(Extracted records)
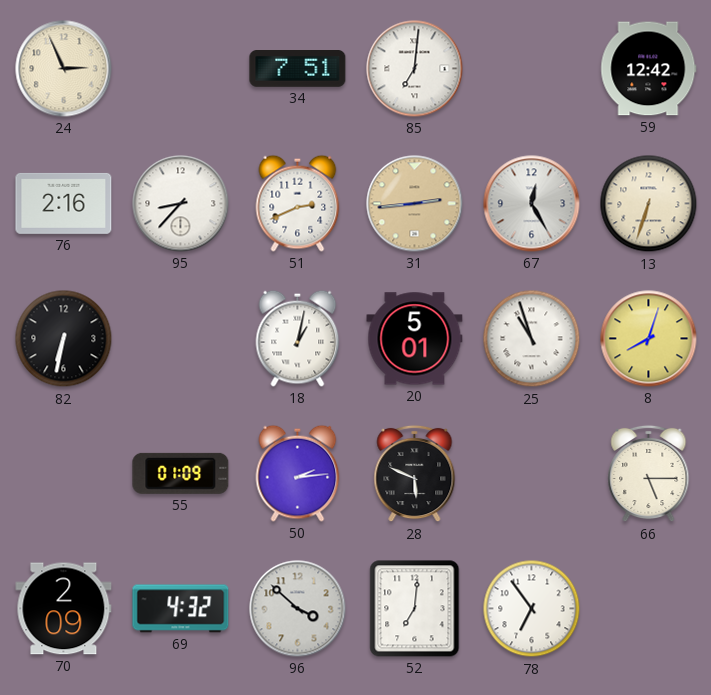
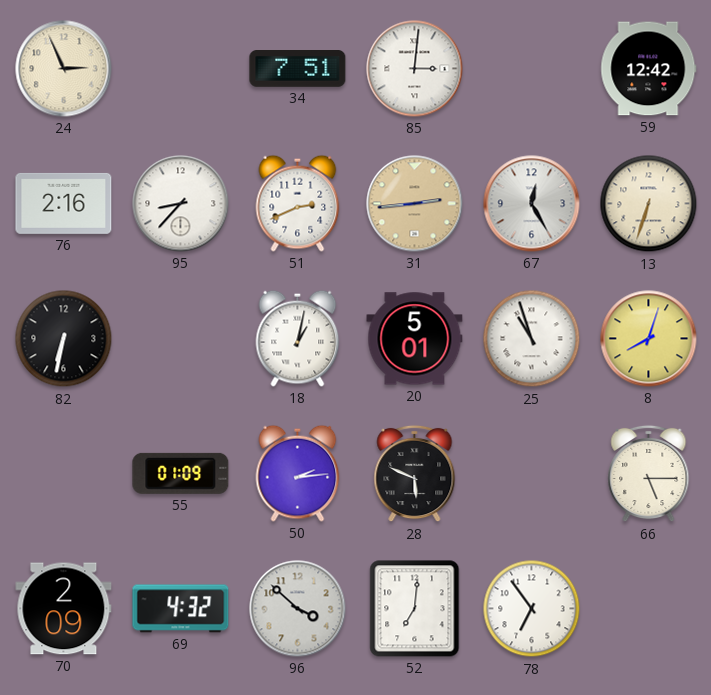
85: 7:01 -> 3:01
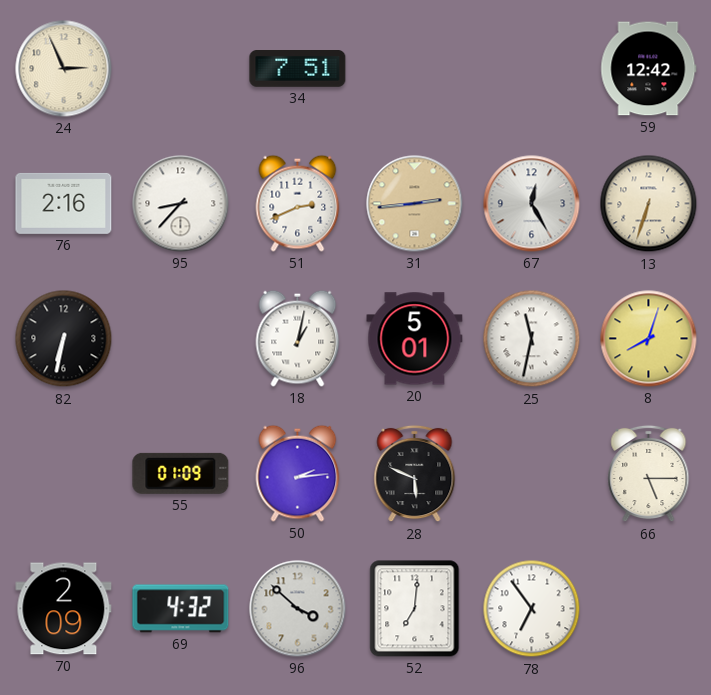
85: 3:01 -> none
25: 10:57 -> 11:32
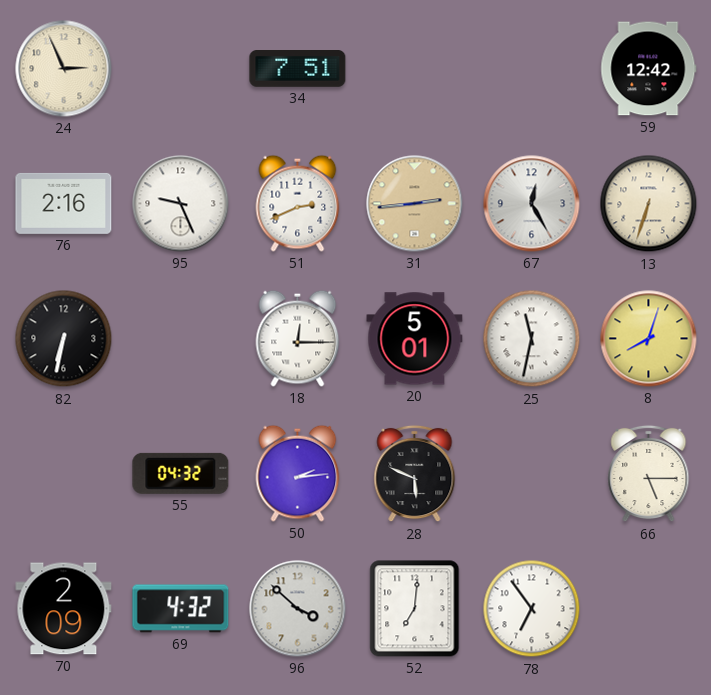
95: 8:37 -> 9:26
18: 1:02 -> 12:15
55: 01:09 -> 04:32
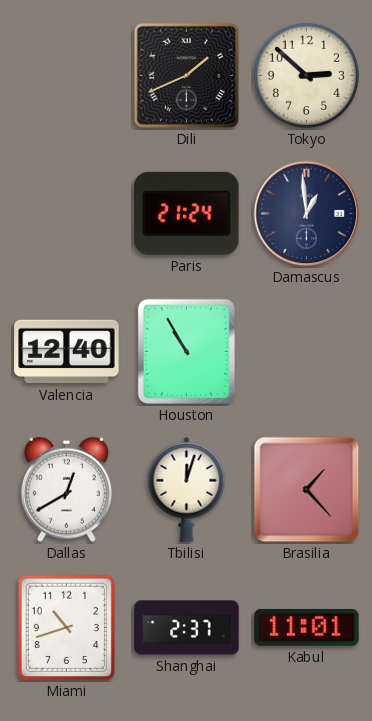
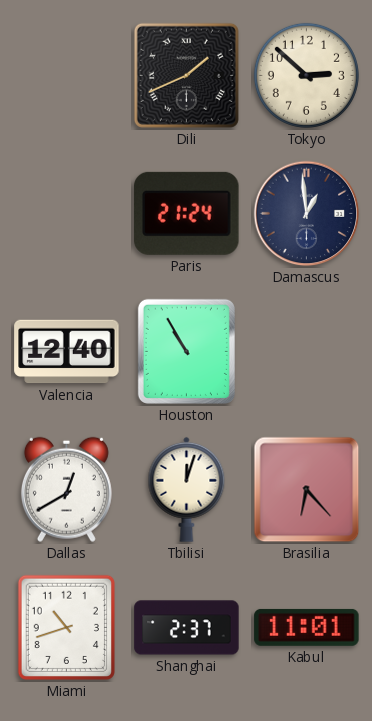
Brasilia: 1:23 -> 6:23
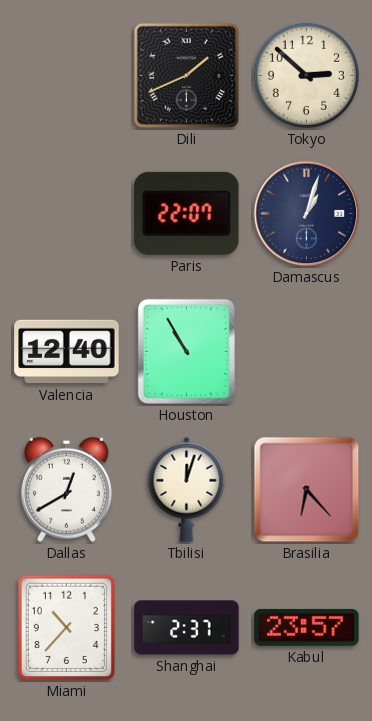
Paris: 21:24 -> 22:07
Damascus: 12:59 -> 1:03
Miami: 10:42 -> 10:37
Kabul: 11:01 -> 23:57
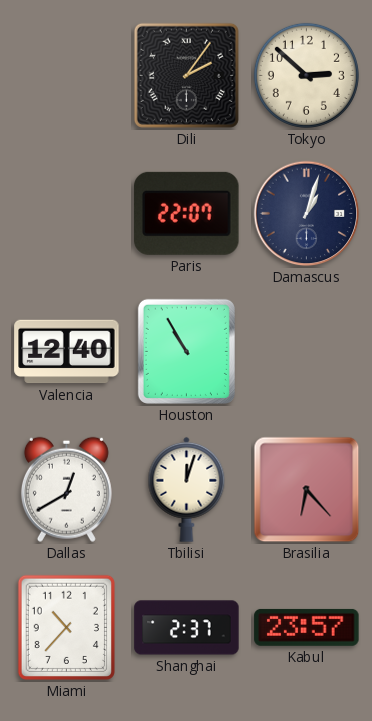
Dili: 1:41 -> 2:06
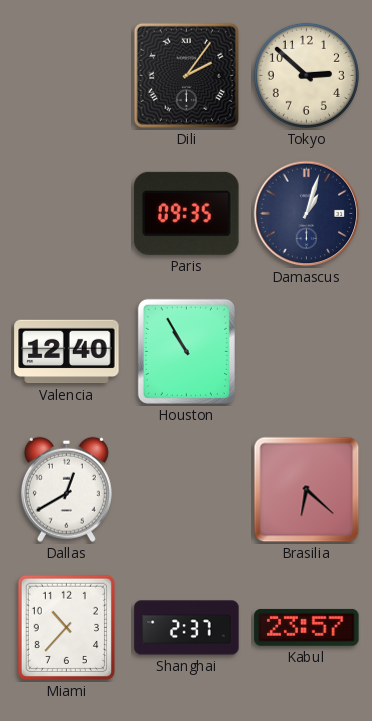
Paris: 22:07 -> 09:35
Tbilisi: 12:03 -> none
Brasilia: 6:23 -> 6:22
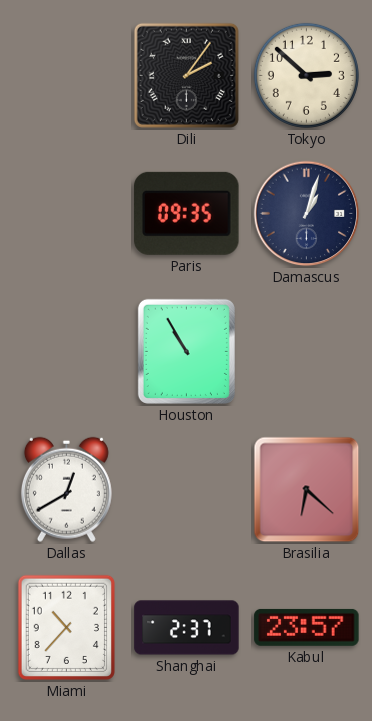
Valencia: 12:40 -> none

* **TO DO**
Copy the records verbatim, starting at the line with "Dili: 1:41 -> 2:06" and continuing through the final line of the records. Leave out the pictures.

* **RESULT**
Dili: 1:41 -> 2:06
Paris: 22:07 -> 09:35
Tbilisi: 12:03 -> none
Brasilia: 6:23 -> 6:22
Valencia: 12:40 -> none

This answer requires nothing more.